### Information given
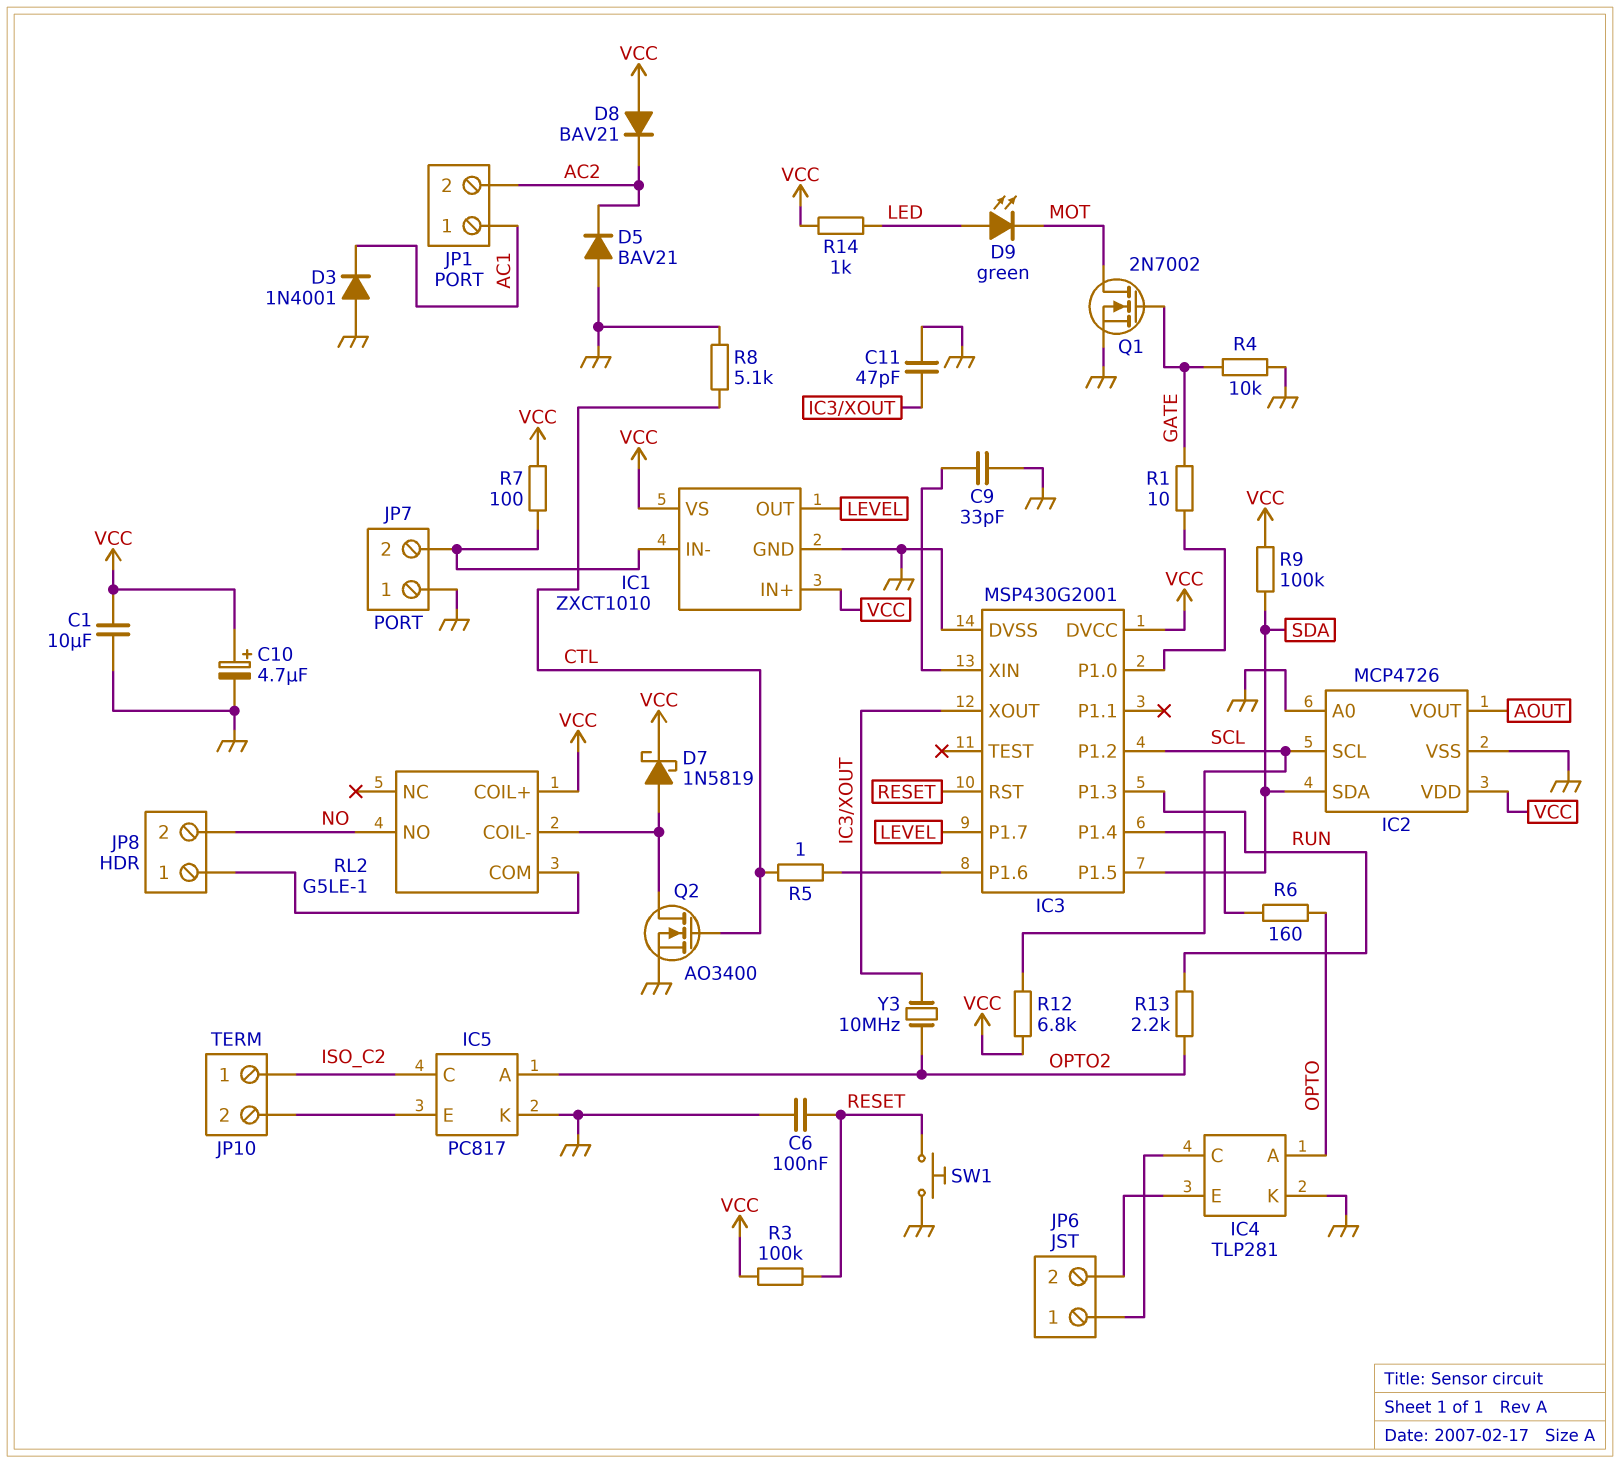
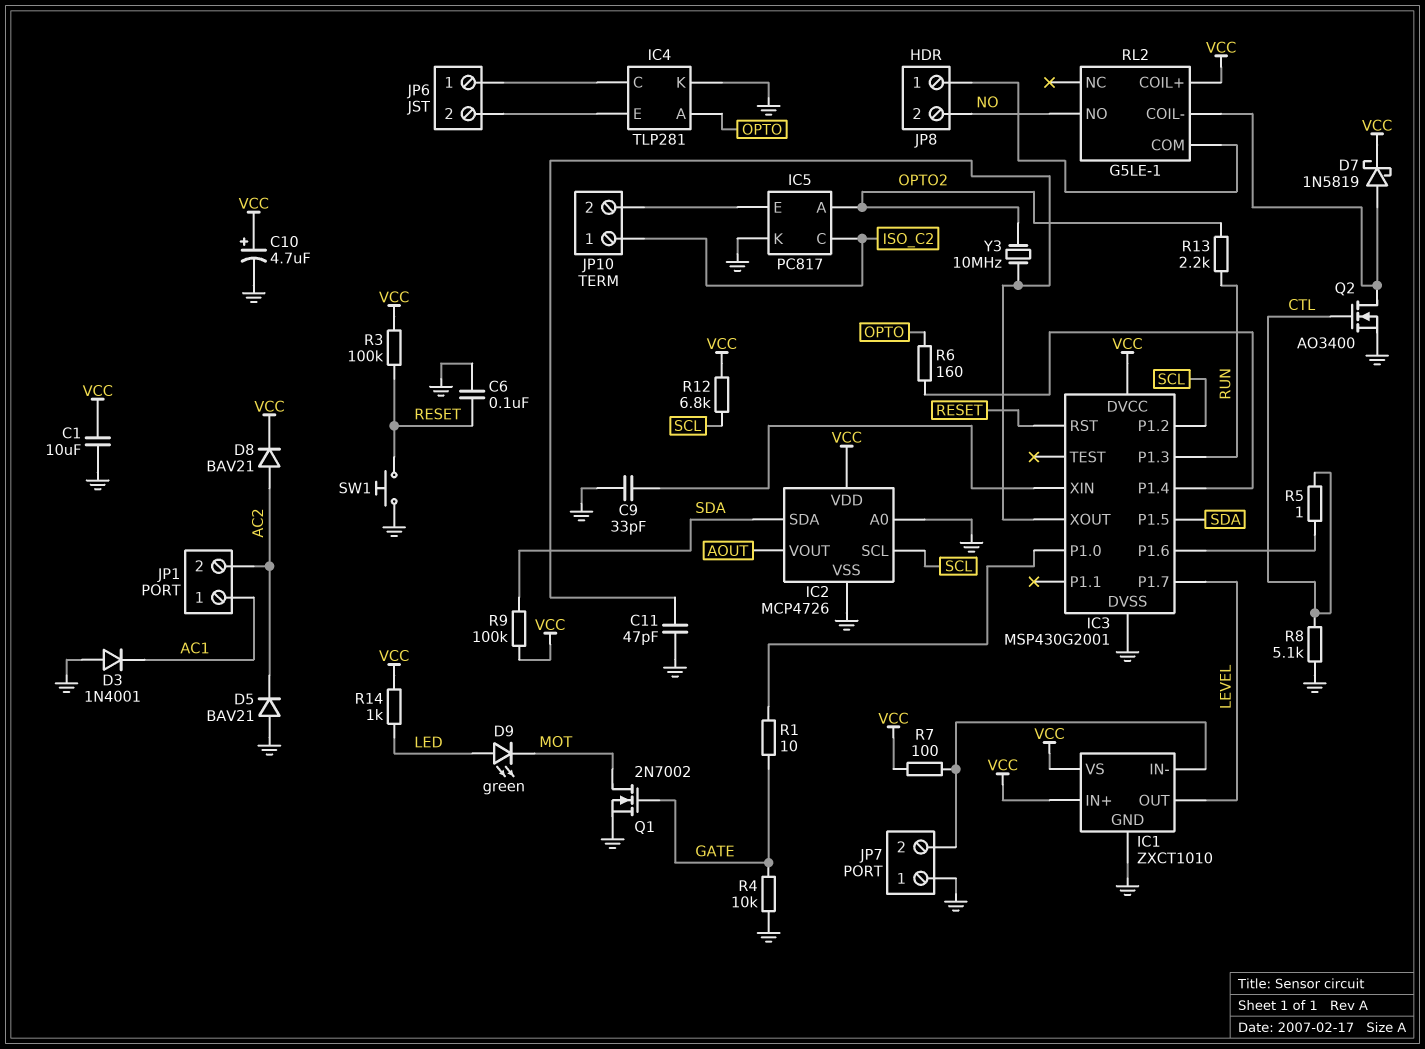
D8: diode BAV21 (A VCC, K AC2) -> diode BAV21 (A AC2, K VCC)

--

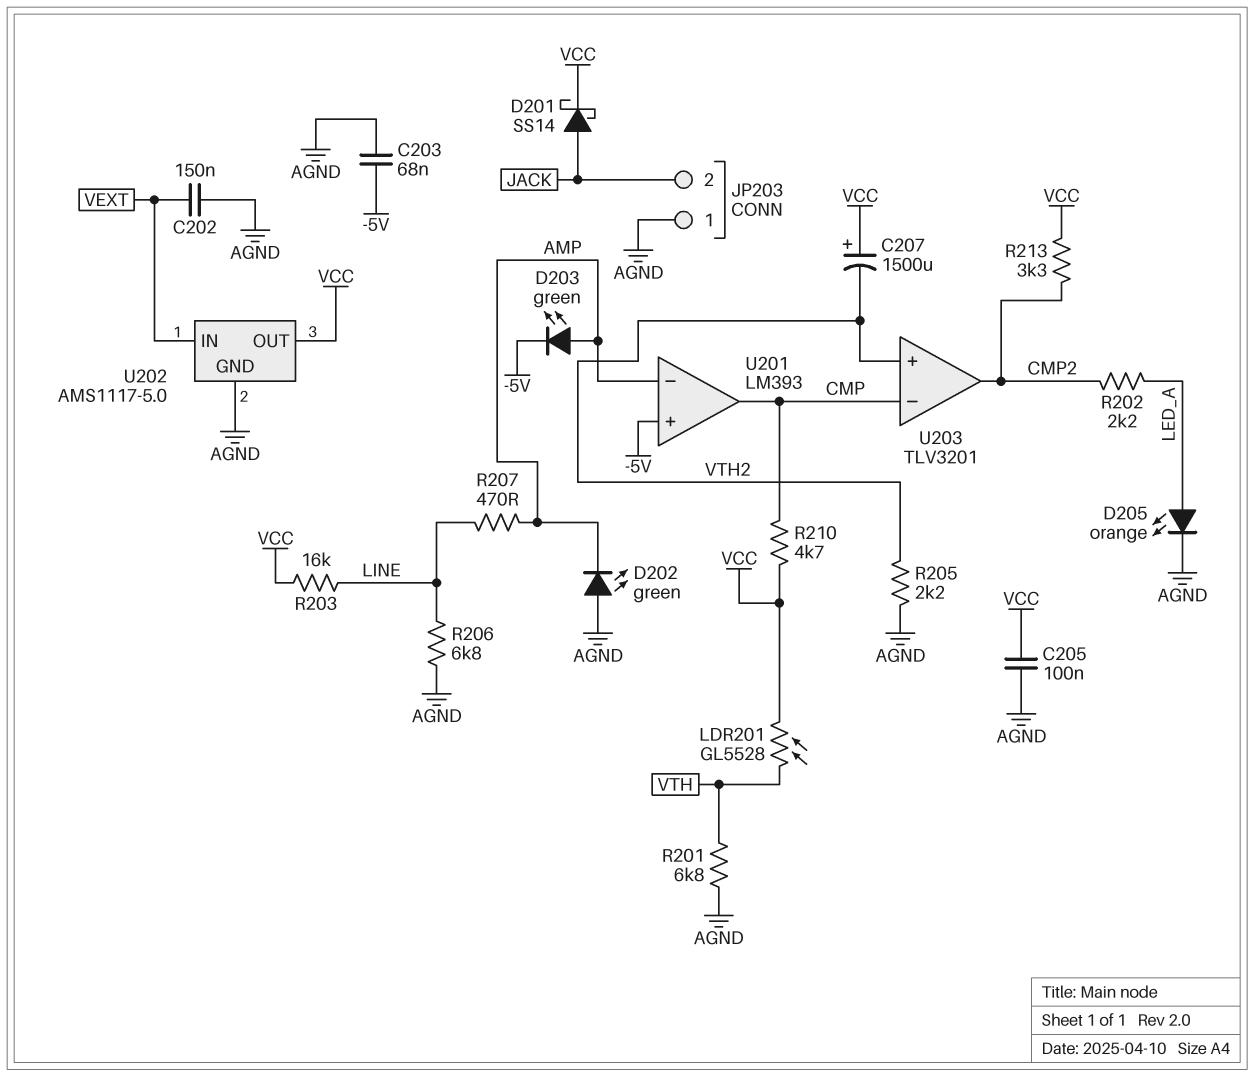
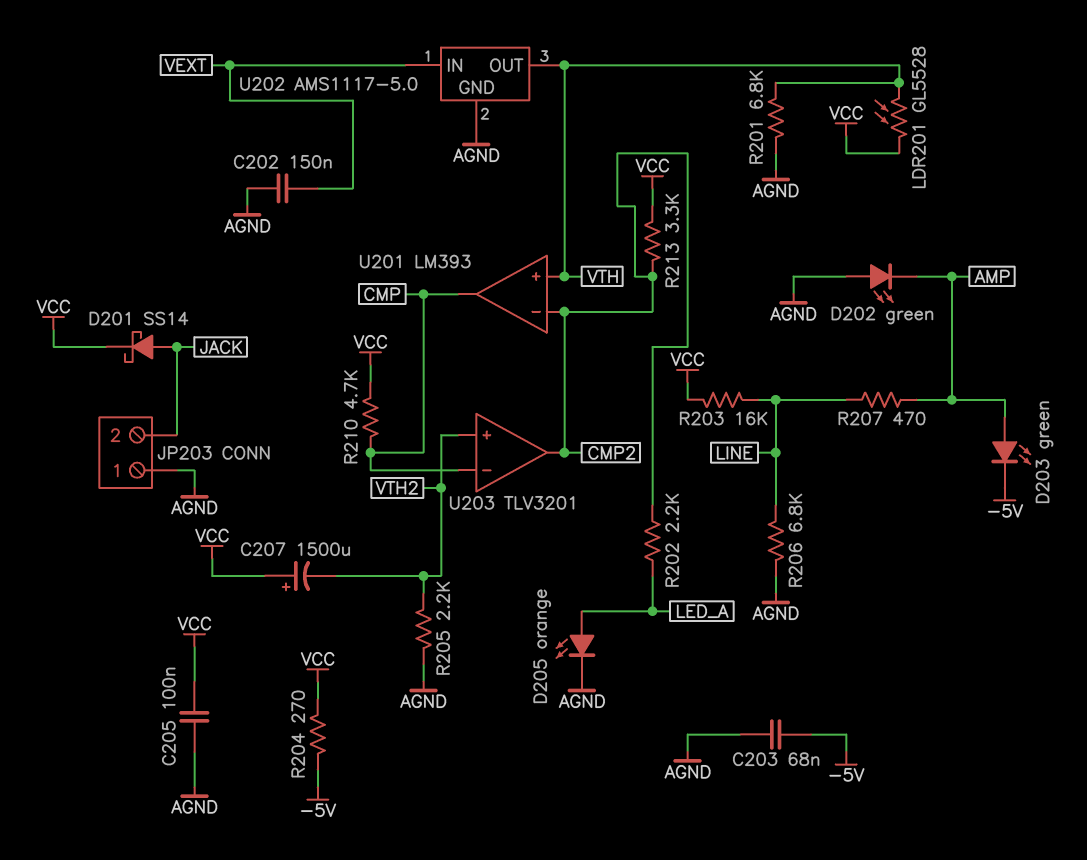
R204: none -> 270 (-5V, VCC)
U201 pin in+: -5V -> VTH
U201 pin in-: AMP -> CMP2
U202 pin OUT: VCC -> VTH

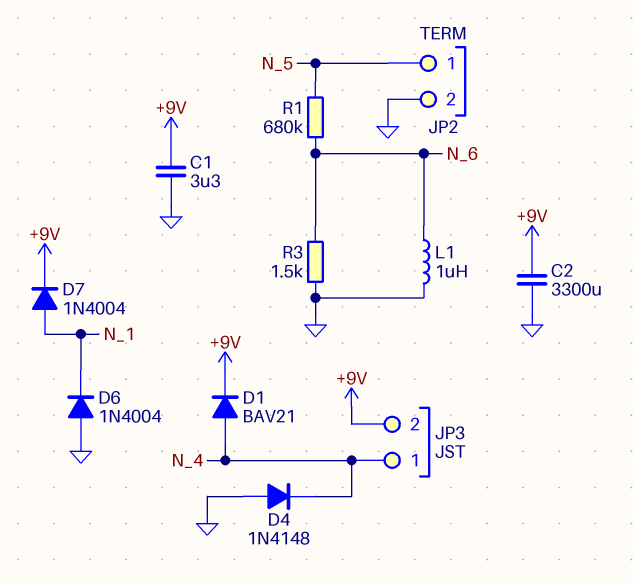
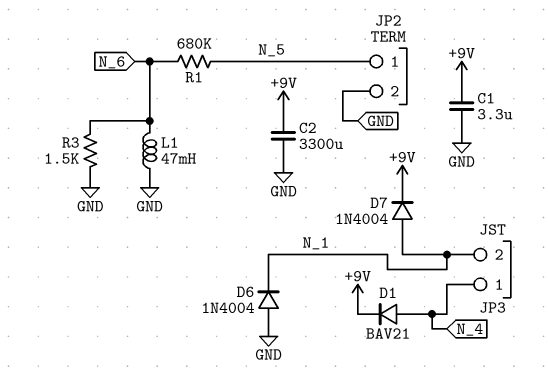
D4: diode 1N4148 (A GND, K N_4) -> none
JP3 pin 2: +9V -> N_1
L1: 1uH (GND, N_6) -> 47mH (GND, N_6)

### Task
Please return the data above exactly as it stands from the line with "U202 pin OUT: VCC -> VTH" to the line with "L1: 1uH (GND, N_6) -> 47mH (GND, N_6)", keeping both of those lines but none of the pictures.

### Result of this exercise
U202 pin OUT: VCC -> VTH

D4: diode 1N4148 (A GND, K N_4) -> none
JP3 pin 2: +9V -> N_1
L1: 1uH (GND, N_6) -> 47mH (GND, N_6)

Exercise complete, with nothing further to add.